Extract, word for word, the lines from the one containing "arrangement, or black granite countertop at center?" up to and including the one containing "a left-to-right arrangement.".
::: PROVIDED MATERIAL :::
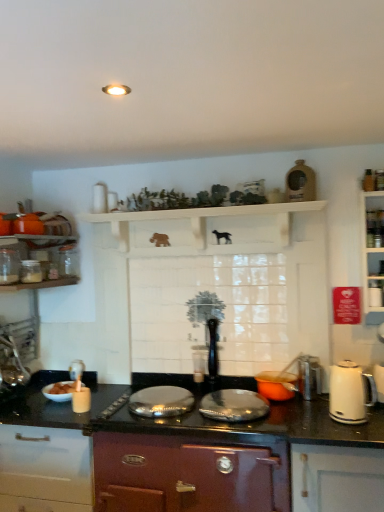
The width and height of the screenshot is (384, 512). Identify the location of black granite countertop at center. (185, 459).

At what (x,y) coordinates should I click in order to perform the action: click on white wooden shelf at upper center. Please return your answer as a coordinate pair (x, y). Looking at the image, I should click on (200, 229).

Does white glossy jar at upper left appear on the left side of clear glass jar at left, positioned as the fourth kitchen appliance in right-to-left order?

No.

I want to click on appliance that appears below the clear glass jar at left, the first kitchen appliance positioned from the top (from a real-world perspective), so click(76, 370).

Considering the sizes of objects white glossy jar at upper left and clear glass jar at left, acting as the 4th kitchen appliance starting from the bottom, in the image provided, who is bigger, white glossy jar at upper left or clear glass jar at left, acting as the 4th kitchen appliance starting from the bottom,?

Bigger between the two is clear glass jar at left, acting as the 4th kitchen appliance starting from the bottom.

Considering the sizes of objects white wooden shelf at upper center and clear glass jar at left, the first kitchen appliance positioned from the top, in the image provided, who is wider, white wooden shelf at upper center or clear glass jar at left, the first kitchen appliance positioned from the top,?

With larger width is white wooden shelf at upper center.

Which of these two, white wooden shelf at upper center or clear glass jar at left, which is the 1th kitchen appliance in left-to-right order, is bigger?

white wooden shelf at upper center is bigger.

Measure the distance between white wooden shelf at upper center and clear glass jar at left, positioned as the fourth kitchen appliance in right-to-left order.

white wooden shelf at upper center and clear glass jar at left, positioned as the fourth kitchen appliance in right-to-left order, are 33.63 inches apart from each other.

Is white wooden shelf at upper center oriented towards clear glass jar at left, positioned as the fourth kitchen appliance in right-to-left order?

No, white wooden shelf at upper center is not oriented towards clear glass jar at left, positioned as the fourth kitchen appliance in right-to-left order.

Locate an element on the screen. The image size is (384, 512). appliance that is on the left side of white glossy kettle at right, which is the fourth kitchen appliance from left to right is located at coordinates (76, 370).

Are white glossy jar at upper left and white glossy kettle at right, which ranks as the third kitchen appliance in top-to-bottom order, located far from each other?

Yes, white glossy jar at upper left and white glossy kettle at right, which ranks as the third kitchen appliance in top-to-bottom order, are quite far apart.

From a real-world perspective, between white glossy jar at upper left and white glossy kettle at right, which ranks as the third kitchen appliance in top-to-bottom order, who is vertically lower?

white glossy jar at upper left is physically lower.

Between white glossy jar at upper left and white glossy kettle at right, which is counted as the second kitchen appliance, starting from the bottom, which one appears on the left side from the viewer's perspective?

Positioned to the left is white glossy jar at upper left.

Does white glossy kettle at right, which ranks as the third kitchen appliance in top-to-bottom order, contain white glossy bowl at lower left?

No, white glossy bowl at lower left is not surrounded by white glossy kettle at right, which ranks as the third kitchen appliance in top-to-bottom order.

From a real-world perspective, is white glossy kettle at right, placed as the first kitchen appliance when sorted from right to left, under white glossy bowl at lower left?

No, from a real-world perspective, white glossy kettle at right, placed as the first kitchen appliance when sorted from right to left, is not under white glossy bowl at lower left.

Which of these two, white glossy kettle at right, which is the fourth kitchen appliance from left to right, or white glossy bowl at lower left, stands taller?

white glossy kettle at right, which is the fourth kitchen appliance from left to right, is taller.

Is the surface of white glossy kettle at right, which is the fourth kitchen appliance from left to right, in direct contact with white glossy bowl at lower left?

They are not placed beside each other.

Is black granite countertop at center aimed at white glossy jar at upper left?

No, black granite countertop at center does not turn towards white glossy jar at upper left.

Would you say black granite countertop at center is to the left or to the right of white glossy jar at upper left in the picture?

Based on their positions, black granite countertop at center is located to the right of white glossy jar at upper left.

Considering the sizes of objects black granite countertop at center and white glossy jar at upper left in the image provided, who is bigger, black granite countertop at center or white glossy jar at upper left?

With larger size is black granite countertop at center.

Which object is wider, black granite countertop at center or white glossy jar at upper left?

black granite countertop at center is wider.

From a real-world perspective, relative to black granite countertop at center, is white glossy bowl at lower left vertically above or below?

Clearly, from a real-world perspective, white glossy bowl at lower left is above black granite countertop at center.

Considering the sizes of objects white glossy bowl at lower left and black granite countertop at center in the image provided, who is thinner, white glossy bowl at lower left or black granite countertop at center?

white glossy bowl at lower left is thinner.

How much distance is there between white glossy bowl at lower left and black granite countertop at center?

19.94 inches.

Considering the relative positions of white glossy bowl at lower left and black granite countertop at center in the image provided, is white glossy bowl at lower left to the left of black granite countertop at center from the viewer's perspective?

Yes.

What's the angular difference between white wooden shelf at upper center and white glossy bowl at lower left's facing directions?

2.72 degrees separate the facing orientations of white wooden shelf at upper center and white glossy bowl at lower left.

Is white wooden shelf at upper center bigger than white glossy bowl at lower left?

Yes.

At what (x,y) coordinates should I click in order to perform the action: click on sink lying behind the white wooden shelf at upper center. Please return your answer as a coordinate pair (x, y). Image resolution: width=384 pixels, height=512 pixels. Looking at the image, I should click on (66, 384).

Is point (190, 228) farther from viewer compared to point (74, 382)?

Yes, it is behind point (74, 382).

Locate an element on the screen. This screenshot has width=384, height=512. appliance behind the clear glass jar at left, the first kitchen appliance positioned from the top is located at coordinates (76, 370).

Locate an element on the screen. kitchen appliance that is the 1st object directly below the white wooden shelf at upper center (from a real-world perspective) is located at coordinates (9, 266).

Looking at the image, which one is located closer to clear glass jar at left, acting as the 4th kitchen appliance starting from the bottom, white glossy jar at upper left or clear glass jar at left, the 2th kitchen appliance positioned from the left?

clear glass jar at left, the 2th kitchen appliance positioned from the left, lies closer to clear glass jar at left, acting as the 4th kitchen appliance starting from the bottom, than the other object.

Estimate the real-world distances between objects in this image. Which object is closer to white glossy jar at upper left, black granite countertop at center or white wooden shelf at upper center?

black granite countertop at center lies closer to white glossy jar at upper left than the other object.

Looking at the image, which one is located further to white glossy bowl at lower left, white wooden shelf at upper center or clear glass jar at left, which is the third kitchen appliance in right-to-left order?

white wooden shelf at upper center lies further to white glossy bowl at lower left than the other object.

Consider the image. Based on their spatial positions, is white wooden shelf at upper center or white glossy jar at upper left closer to white glossy bowl at lower left?

The object closer to white glossy bowl at lower left is white glossy jar at upper left.

Estimate the real-world distances between objects in this image. Which object is closer to white glossy kettle at right, which is the fourth kitchen appliance from left to right, clear glass jar at left, acting as the 4th kitchen appliance starting from the bottom, or black granite countertop at center?

Based on the image, black granite countertop at center appears to be nearer to white glossy kettle at right, which is the fourth kitchen appliance from left to right.

Looking at the image, which one is located further to white glossy kettle at right, which ranks as the third kitchen appliance in top-to-bottom order, clear glass jar at left, positioned as the fourth kitchen appliance in right-to-left order, or white wooden shelf at upper center?

clear glass jar at left, positioned as the fourth kitchen appliance in right-to-left order, is further to white glossy kettle at right, which ranks as the third kitchen appliance in top-to-bottom order.

Estimate the real-world distances between objects in this image. Which object is further from clear glass jar at left, acting as the 4th kitchen appliance starting from the bottom, orange matte pot at center, marked as the third kitchen appliance in a left-to-right arrangement, or black granite countertop at center?

orange matte pot at center, marked as the third kitchen appliance in a left-to-right arrangement.

Which object lies nearer to the anchor point white wooden shelf at upper center, clear glass jar at left, which is the second kitchen appliance in top-to-bottom order, or black granite countertop at center?

clear glass jar at left, which is the second kitchen appliance in top-to-bottom order, is closer to white wooden shelf at upper center.

At what (x,y) coordinates should I click in order to perform the action: click on kitchen appliance between clear glass jar at left, acting as the 4th kitchen appliance starting from the bottom, and orange matte pot at center, positioned as the fourth kitchen appliance in top-to-bottom order, in the horizontal direction. Please return your answer as a coordinate pair (x, y). The width and height of the screenshot is (384, 512). Looking at the image, I should click on (31, 271).

Locate an element on the screen. This screenshot has height=512, width=384. countertop located between white glossy bowl at lower left and white glossy kettle at right, which is the fourth kitchen appliance from left to right, in the left-right direction is located at coordinates (185, 459).

The width and height of the screenshot is (384, 512). Find the location of `shelf between white glossy bowl at lower left and orange matte pot at center, marked as the third kitchen appliance in a left-to-right arrangement, from left to right`. shelf between white glossy bowl at lower left and orange matte pot at center, marked as the third kitchen appliance in a left-to-right arrangement, from left to right is located at coordinates (200, 229).

Where is `shelf between clear glass jar at left, which is the 1th kitchen appliance in left-to-right order, and orange matte pot at center, placed as the 1th kitchen appliance when sorted from bottom to top`? The image size is (384, 512). shelf between clear glass jar at left, which is the 1th kitchen appliance in left-to-right order, and orange matte pot at center, placed as the 1th kitchen appliance when sorted from bottom to top is located at coordinates (200, 229).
:::
◆ **ANSWER BELOW**
Estimate the real-world distances between objects in this image. Which object is further from clear glass jar at left, acting as the 4th kitchen appliance starting from the bottom, orange matte pot at center, marked as the third kitchen appliance in a left-to-right arrangement, or black granite countertop at center?

orange matte pot at center, marked as the third kitchen appliance in a left-to-right arrangement.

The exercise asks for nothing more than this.